**TASK ITEM**: Locate every line in the records below that holds the word "bulb" and return each one.

**EXERCISE INPUT**:

++++++

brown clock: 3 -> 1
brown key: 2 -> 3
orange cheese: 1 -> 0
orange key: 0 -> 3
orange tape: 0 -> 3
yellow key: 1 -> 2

++++++

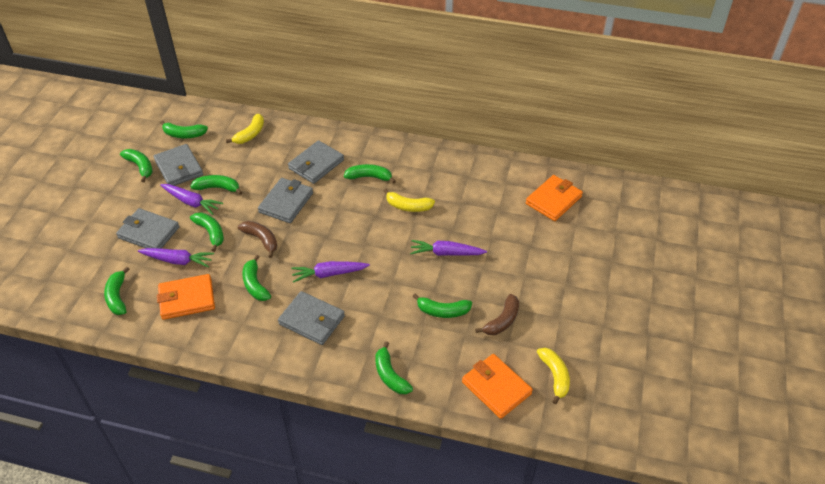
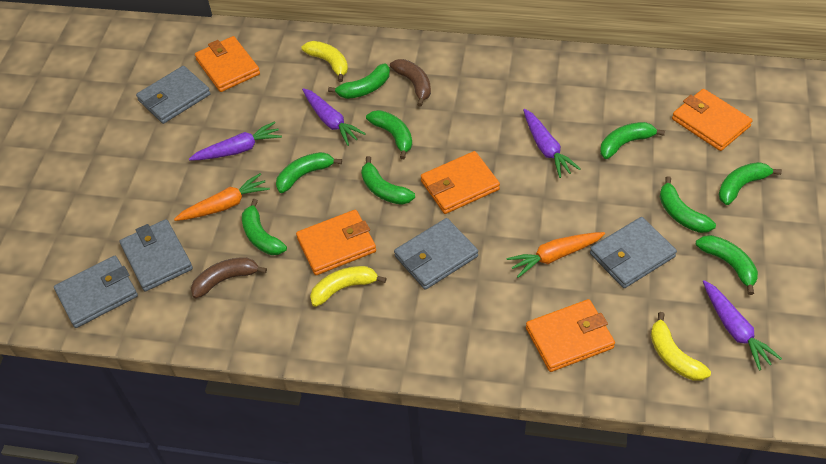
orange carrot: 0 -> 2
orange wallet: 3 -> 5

++++++

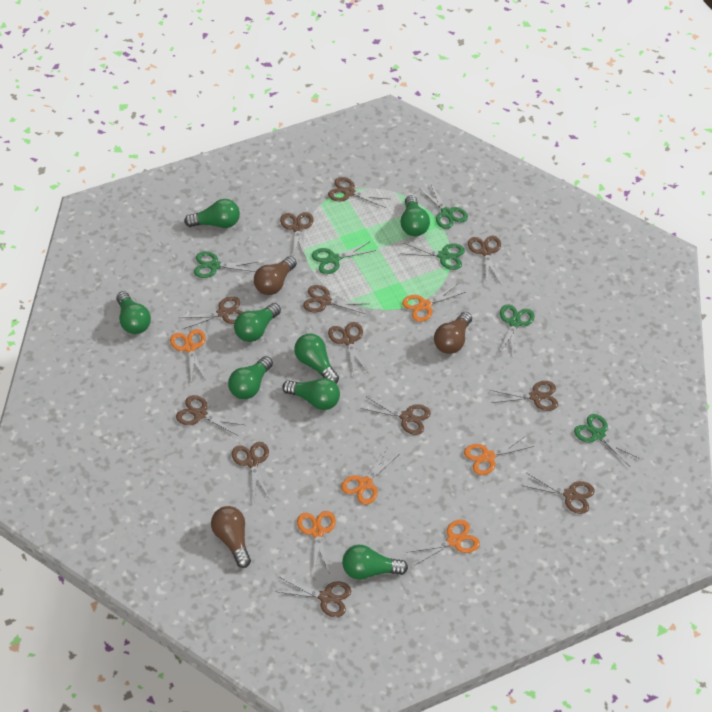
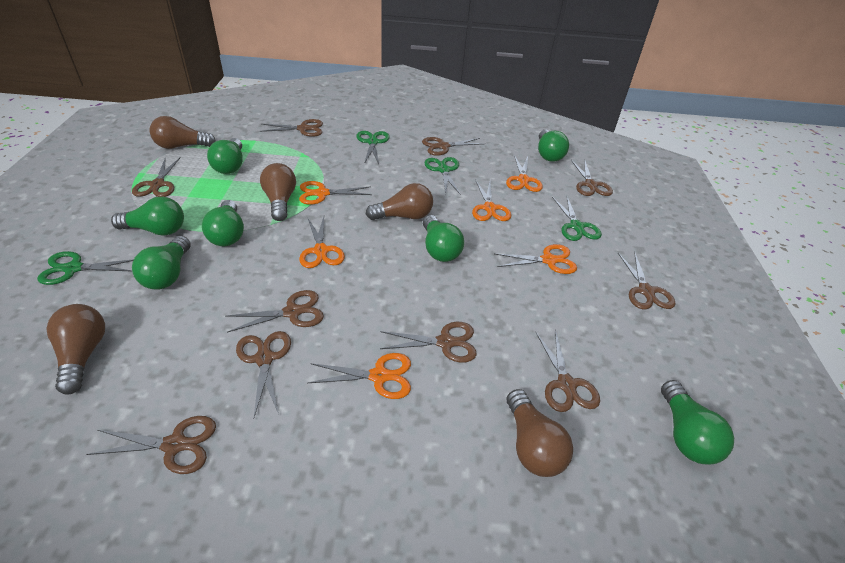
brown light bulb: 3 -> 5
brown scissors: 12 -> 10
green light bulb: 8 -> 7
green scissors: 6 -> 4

++++++

**ANSWER TO THIS EXERCISE**:
brown light bulb: 3 -> 5
green light bulb: 8 -> 7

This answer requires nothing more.